> [What to produce]: Go to the line below containing "calculator (no. 2" and print exactly from there through the line containing "1 from left in", both included. Print nothing else.

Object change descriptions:
|---|

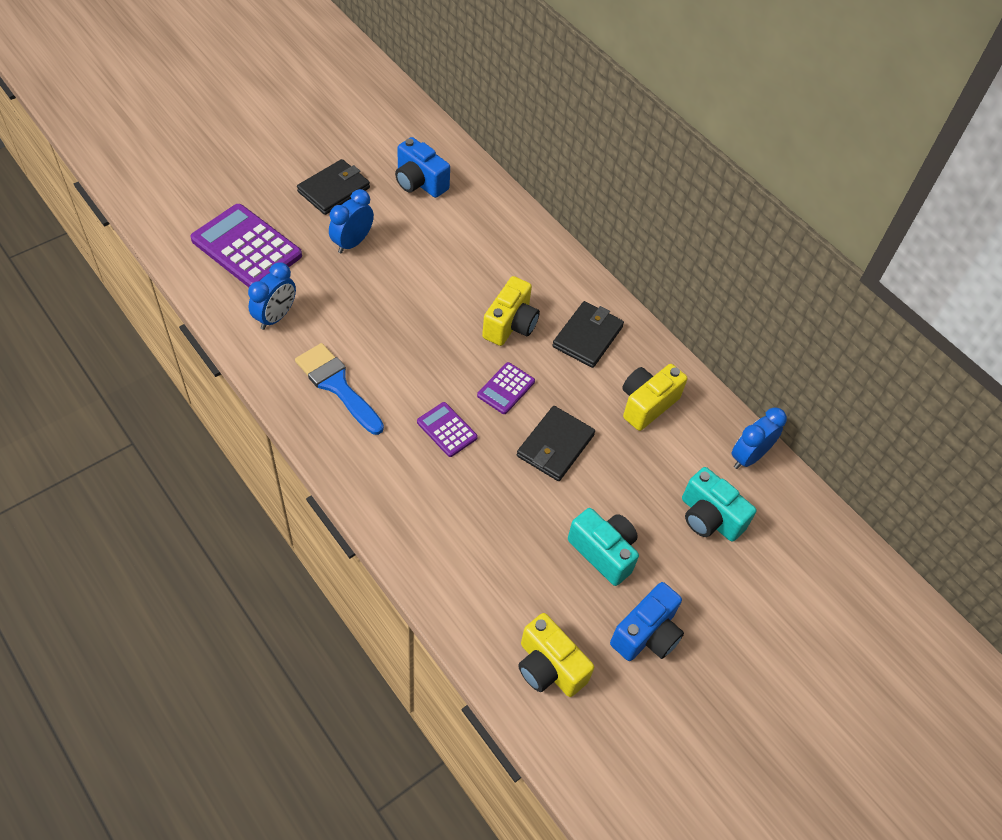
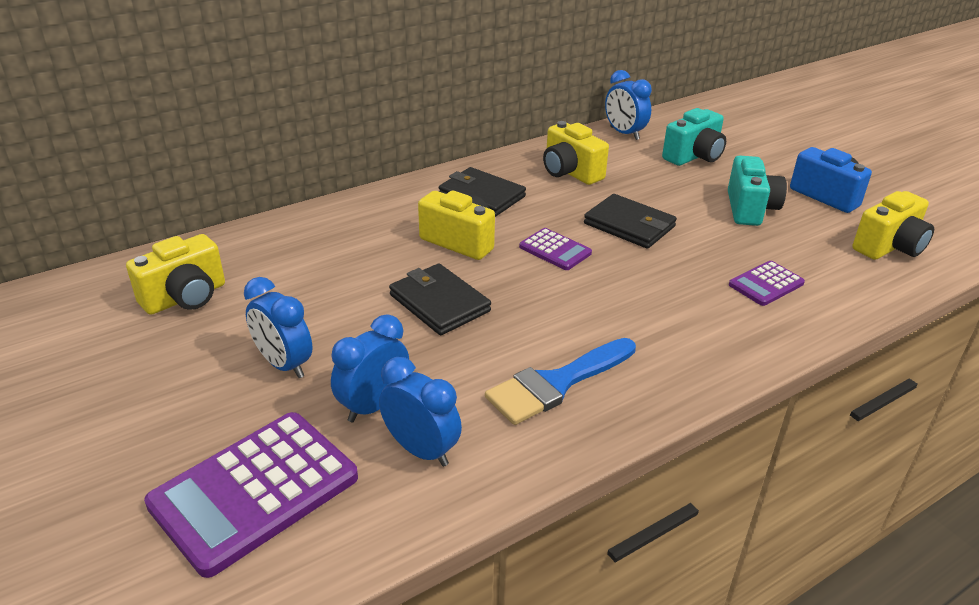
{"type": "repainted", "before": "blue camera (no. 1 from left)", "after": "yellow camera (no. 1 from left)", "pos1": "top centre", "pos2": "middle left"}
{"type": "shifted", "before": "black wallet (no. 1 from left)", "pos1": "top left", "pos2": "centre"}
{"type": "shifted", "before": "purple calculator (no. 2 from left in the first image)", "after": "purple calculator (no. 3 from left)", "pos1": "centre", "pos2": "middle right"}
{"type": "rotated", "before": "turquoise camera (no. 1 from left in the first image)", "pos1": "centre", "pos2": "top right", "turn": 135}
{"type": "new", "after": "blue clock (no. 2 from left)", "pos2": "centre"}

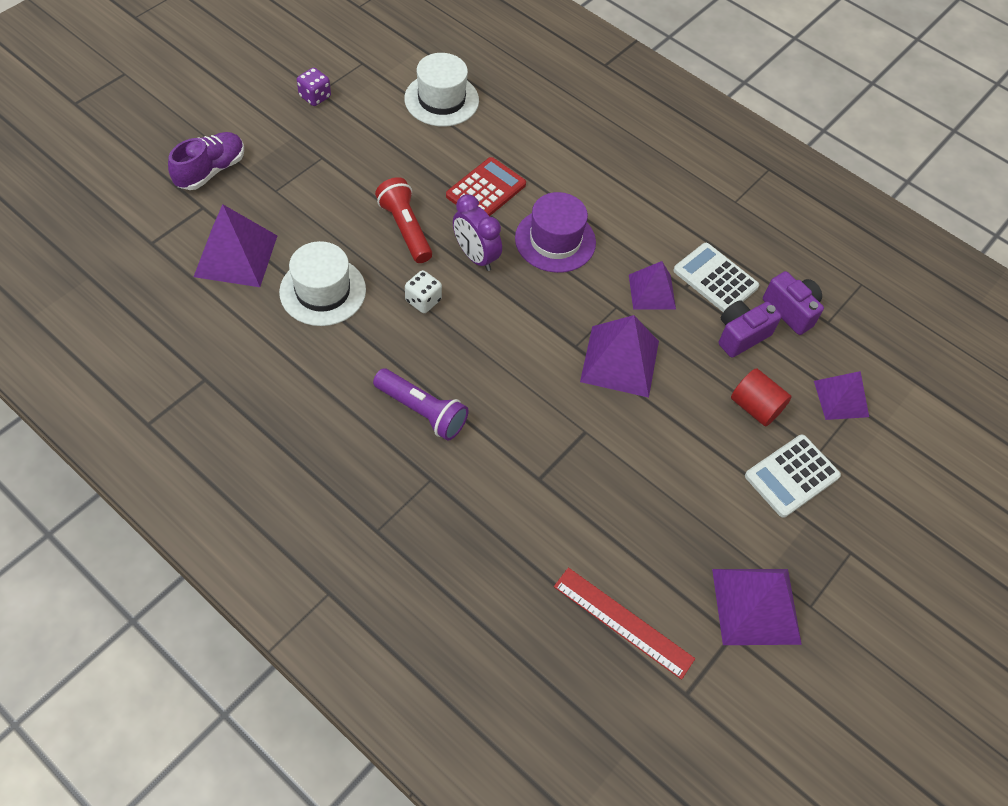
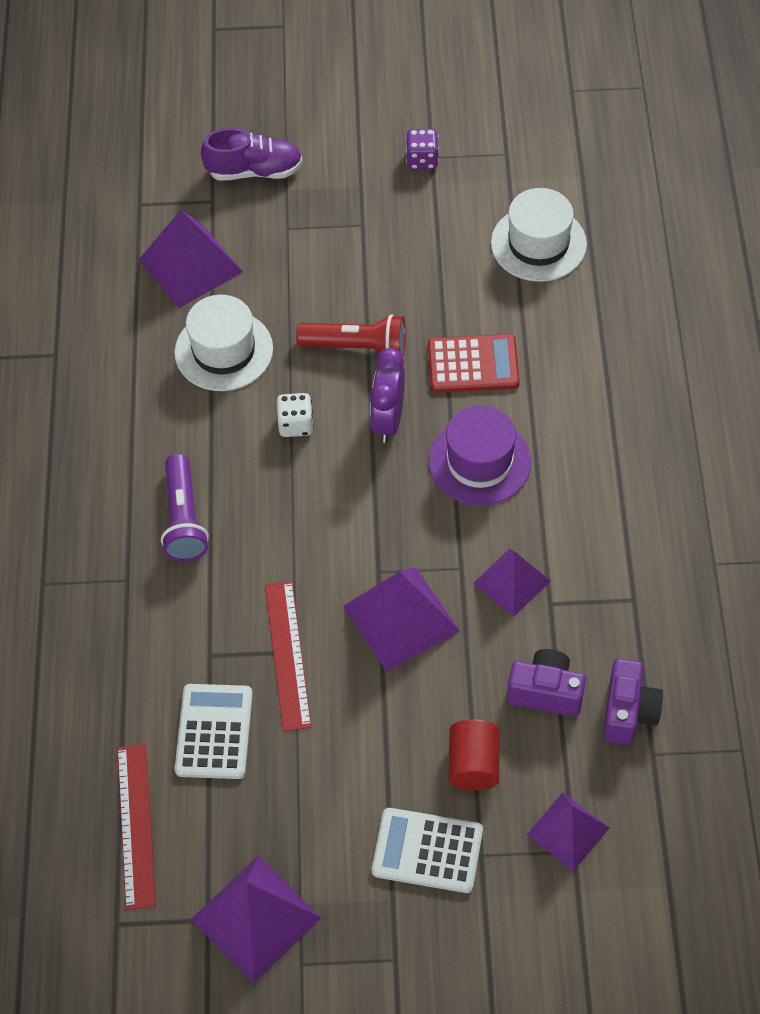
{"type": "rotated", "before": "red flashlight", "pos1": "top centre", "pos2": "top centre", "turn": 75}
{"type": "shifted", "before": "white calculator (no. 1 from left)", "pos1": "middle right", "pos2": "bottom left"}
{"type": "new", "after": "red ruler (no. 2 from left)", "pos2": "centre"}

|---|

> [Solution to this task]:
{"type": "shifted", "before": "purple calculator (no. 2 from left in the first image)", "after": "purple calculator (no. 3 from left)", "pos1": "centre", "pos2": "middle right"}
{"type": "rotated", "before": "turquoise camera (no. 1 from left in the first image)", "pos1": "centre", "pos2": "top right", "turn": 135}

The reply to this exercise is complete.